* TASK REQUIREMENTS
From the entries below, reproduce exactly the line containing "LUX pin SDA: VIN -> RX0", the line containing "BT3 pin RXD: D12 -> A5", and every line in between, with nothing added.

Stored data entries
BEGIN
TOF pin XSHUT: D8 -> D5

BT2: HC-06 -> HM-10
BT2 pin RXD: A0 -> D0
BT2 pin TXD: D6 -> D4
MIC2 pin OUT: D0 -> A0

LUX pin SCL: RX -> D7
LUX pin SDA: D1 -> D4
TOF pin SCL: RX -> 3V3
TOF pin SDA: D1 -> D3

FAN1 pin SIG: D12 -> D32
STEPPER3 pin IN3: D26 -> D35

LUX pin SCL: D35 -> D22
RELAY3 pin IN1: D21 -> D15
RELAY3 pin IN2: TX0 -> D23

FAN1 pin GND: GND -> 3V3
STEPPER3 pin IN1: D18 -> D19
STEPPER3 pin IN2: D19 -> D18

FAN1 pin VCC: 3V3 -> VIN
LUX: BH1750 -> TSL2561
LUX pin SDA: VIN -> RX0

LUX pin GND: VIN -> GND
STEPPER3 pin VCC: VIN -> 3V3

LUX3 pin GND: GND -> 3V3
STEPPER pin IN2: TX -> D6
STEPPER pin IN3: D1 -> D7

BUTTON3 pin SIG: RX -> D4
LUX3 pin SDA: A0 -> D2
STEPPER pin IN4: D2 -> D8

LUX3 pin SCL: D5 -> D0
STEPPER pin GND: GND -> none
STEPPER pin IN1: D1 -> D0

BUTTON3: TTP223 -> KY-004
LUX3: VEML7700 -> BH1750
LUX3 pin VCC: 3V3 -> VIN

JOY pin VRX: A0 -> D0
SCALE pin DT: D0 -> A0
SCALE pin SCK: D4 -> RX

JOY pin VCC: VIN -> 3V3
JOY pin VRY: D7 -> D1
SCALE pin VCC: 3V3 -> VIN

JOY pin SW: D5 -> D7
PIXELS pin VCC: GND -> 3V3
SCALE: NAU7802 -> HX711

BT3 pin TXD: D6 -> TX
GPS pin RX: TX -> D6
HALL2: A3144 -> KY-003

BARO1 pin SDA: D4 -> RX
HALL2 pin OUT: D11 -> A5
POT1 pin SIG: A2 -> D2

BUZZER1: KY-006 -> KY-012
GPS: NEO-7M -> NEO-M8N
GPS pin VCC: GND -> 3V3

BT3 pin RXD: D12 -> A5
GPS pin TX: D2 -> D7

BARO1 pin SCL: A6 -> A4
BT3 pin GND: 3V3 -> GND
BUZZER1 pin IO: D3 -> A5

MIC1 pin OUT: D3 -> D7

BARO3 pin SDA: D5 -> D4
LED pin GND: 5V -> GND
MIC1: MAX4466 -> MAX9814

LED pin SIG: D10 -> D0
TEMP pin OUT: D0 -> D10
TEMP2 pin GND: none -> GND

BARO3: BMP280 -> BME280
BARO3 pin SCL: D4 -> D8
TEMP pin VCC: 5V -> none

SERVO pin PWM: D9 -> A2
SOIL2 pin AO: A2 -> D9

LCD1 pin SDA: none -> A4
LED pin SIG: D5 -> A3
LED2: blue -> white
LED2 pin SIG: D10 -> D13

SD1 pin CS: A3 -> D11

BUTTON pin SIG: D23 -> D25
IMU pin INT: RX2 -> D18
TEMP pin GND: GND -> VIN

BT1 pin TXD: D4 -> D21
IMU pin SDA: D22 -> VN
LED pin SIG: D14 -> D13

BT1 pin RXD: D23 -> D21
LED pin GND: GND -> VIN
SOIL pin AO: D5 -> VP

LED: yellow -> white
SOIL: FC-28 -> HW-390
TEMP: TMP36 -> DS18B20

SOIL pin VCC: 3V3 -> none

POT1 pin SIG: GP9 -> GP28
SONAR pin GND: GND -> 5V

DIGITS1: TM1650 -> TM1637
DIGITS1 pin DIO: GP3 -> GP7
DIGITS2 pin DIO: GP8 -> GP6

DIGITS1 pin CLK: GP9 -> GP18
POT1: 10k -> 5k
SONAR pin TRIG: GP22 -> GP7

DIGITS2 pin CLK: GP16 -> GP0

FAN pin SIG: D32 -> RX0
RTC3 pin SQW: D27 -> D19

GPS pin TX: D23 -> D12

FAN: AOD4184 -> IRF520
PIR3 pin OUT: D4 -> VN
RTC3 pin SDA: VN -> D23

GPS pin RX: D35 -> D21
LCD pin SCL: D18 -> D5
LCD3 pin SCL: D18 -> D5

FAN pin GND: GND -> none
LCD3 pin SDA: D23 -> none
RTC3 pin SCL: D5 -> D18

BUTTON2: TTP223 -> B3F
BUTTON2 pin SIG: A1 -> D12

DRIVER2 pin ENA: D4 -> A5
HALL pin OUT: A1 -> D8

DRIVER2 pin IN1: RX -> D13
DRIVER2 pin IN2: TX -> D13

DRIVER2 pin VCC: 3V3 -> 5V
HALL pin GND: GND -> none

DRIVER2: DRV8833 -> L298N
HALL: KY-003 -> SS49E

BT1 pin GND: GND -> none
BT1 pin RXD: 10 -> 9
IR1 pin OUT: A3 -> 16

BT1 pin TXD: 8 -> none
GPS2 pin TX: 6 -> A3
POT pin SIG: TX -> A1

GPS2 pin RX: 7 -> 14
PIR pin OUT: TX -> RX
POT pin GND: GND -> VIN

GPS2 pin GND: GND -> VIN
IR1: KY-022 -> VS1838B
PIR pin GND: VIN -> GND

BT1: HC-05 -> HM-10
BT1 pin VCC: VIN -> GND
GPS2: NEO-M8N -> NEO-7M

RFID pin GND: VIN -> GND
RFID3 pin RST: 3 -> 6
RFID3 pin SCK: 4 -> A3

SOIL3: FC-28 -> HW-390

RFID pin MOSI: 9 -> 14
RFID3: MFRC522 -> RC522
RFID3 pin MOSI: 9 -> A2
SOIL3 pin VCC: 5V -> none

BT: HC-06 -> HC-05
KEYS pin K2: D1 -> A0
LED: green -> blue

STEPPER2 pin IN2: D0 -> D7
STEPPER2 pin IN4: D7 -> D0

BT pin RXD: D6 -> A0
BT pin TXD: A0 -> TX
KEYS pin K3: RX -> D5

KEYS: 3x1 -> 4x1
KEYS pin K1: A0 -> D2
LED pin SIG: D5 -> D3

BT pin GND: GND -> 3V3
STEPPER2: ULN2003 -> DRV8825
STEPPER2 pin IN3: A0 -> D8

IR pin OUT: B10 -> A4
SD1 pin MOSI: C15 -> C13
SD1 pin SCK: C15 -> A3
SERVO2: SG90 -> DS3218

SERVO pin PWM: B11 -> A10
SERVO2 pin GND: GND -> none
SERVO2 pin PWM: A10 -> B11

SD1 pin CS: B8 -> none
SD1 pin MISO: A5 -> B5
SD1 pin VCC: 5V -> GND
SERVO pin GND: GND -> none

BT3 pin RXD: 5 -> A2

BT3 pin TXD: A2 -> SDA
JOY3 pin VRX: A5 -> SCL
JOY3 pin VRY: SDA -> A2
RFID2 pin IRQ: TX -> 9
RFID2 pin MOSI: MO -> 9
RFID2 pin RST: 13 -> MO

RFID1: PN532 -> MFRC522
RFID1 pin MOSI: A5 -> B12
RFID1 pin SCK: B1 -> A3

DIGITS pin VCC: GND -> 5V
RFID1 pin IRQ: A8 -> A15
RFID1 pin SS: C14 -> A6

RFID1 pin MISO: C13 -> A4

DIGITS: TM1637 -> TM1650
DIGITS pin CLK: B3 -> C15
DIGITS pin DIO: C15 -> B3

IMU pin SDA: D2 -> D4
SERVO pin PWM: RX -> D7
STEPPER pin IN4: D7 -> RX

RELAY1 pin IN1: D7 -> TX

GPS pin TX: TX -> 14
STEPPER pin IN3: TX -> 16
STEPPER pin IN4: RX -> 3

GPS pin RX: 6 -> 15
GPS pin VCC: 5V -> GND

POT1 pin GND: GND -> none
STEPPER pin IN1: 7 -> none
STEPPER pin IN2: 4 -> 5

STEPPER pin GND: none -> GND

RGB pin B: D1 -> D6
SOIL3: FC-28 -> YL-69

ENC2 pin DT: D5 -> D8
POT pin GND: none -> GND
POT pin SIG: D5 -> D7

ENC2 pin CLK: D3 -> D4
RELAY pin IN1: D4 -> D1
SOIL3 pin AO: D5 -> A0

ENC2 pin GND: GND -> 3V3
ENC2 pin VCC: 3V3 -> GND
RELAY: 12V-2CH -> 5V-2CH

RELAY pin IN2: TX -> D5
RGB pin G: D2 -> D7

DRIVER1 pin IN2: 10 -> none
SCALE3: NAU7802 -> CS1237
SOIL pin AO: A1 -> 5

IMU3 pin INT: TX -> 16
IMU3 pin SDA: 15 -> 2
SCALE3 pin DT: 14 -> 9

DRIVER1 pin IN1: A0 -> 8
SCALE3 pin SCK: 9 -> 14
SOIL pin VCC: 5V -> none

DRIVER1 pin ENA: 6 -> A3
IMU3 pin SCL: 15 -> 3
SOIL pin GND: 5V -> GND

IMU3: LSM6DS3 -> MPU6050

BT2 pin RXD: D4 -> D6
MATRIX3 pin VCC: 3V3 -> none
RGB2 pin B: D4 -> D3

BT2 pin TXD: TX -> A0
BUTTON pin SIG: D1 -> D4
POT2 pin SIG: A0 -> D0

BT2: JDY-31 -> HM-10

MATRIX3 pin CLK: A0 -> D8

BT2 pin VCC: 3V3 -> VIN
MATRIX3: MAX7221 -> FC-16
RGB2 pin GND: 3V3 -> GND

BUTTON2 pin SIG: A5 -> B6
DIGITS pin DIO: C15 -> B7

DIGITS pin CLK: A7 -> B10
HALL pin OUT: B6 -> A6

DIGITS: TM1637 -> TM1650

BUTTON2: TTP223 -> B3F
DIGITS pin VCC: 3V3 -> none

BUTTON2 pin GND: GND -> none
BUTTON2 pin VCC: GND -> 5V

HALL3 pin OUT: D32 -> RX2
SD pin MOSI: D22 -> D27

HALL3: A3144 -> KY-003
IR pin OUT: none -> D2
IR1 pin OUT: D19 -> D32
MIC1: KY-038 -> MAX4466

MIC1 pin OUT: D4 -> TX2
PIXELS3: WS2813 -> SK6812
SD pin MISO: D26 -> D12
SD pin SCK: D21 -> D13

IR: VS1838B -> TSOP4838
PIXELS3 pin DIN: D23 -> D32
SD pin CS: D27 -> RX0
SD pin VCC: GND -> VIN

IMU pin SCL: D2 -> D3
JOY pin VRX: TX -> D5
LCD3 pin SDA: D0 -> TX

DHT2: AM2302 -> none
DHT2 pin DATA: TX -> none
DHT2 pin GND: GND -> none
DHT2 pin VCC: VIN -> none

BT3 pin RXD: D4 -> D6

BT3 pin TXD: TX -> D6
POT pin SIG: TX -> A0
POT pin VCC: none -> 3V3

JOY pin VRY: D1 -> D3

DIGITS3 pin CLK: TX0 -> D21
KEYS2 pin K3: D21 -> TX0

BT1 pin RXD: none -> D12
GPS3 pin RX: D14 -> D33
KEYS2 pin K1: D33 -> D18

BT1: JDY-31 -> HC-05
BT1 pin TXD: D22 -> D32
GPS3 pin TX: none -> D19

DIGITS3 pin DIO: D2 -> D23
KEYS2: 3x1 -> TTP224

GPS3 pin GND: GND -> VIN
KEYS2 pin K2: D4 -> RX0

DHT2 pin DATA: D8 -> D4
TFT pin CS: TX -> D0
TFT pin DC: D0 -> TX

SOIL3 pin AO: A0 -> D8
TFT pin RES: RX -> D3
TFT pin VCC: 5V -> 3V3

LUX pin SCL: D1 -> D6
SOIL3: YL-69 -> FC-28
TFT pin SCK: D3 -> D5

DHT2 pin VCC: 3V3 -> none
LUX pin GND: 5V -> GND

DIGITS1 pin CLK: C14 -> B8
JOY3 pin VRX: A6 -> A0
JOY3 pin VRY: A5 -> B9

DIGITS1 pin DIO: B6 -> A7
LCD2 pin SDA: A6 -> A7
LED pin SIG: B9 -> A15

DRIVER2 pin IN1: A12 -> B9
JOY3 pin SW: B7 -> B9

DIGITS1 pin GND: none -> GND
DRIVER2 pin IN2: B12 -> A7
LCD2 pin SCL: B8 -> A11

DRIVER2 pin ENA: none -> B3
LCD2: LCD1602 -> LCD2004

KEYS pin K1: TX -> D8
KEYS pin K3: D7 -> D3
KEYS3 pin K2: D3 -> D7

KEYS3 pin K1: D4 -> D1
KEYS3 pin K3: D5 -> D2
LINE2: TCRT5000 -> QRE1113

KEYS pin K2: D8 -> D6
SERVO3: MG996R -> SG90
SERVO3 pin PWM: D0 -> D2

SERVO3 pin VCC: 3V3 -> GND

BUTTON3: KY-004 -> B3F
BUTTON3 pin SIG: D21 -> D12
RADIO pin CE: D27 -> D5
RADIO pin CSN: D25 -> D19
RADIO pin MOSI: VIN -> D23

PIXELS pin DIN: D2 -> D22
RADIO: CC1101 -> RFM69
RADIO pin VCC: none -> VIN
END
* ANSWER SPACE
LUX pin SDA: VIN -> RX0

LUX pin GND: VIN -> GND
STEPPER3 pin VCC: VIN -> 3V3

LUX3 pin GND: GND -> 3V3
STEPPER pin IN2: TX -> D6
STEPPER pin IN3: D1 -> D7

BUTTON3 pin SIG: RX -> D4
LUX3 pin SDA: A0 -> D2
STEPPER pin IN4: D2 -> D8

LUX3 pin SCL: D5 -> D0
STEPPER pin GND: GND -> none
STEPPER pin IN1: D1 -> D0

BUTTON3: TTP223 -> KY-004
LUX3: VEML7700 -> BH1750
LUX3 pin VCC: 3V3 -> VIN

JOY pin VRX: A0 -> D0
SCALE pin DT: D0 -> A0
SCALE pin SCK: D4 -> RX

JOY pin VCC: VIN -> 3V3
JOY pin VRY: D7 -> D1
SCALE pin VCC: 3V3 -> VIN

JOY pin SW: D5 -> D7
PIXELS pin VCC: GND -> 3V3
SCALE: NAU7802 -> HX711

BT3 pin TXD: D6 -> TX
GPS pin RX: TX -> D6
HALL2: A3144 -> KY-003

BARO1 pin SDA: D4 -> RX
HALL2 pin OUT: D11 -> A5
POT1 pin SIG: A2 -> D2

BUZZER1: KY-006 -> KY-012
GPS: NEO-7M -> NEO-M8N
GPS pin VCC: GND -> 3V3

BT3 pin RXD: D12 -> A5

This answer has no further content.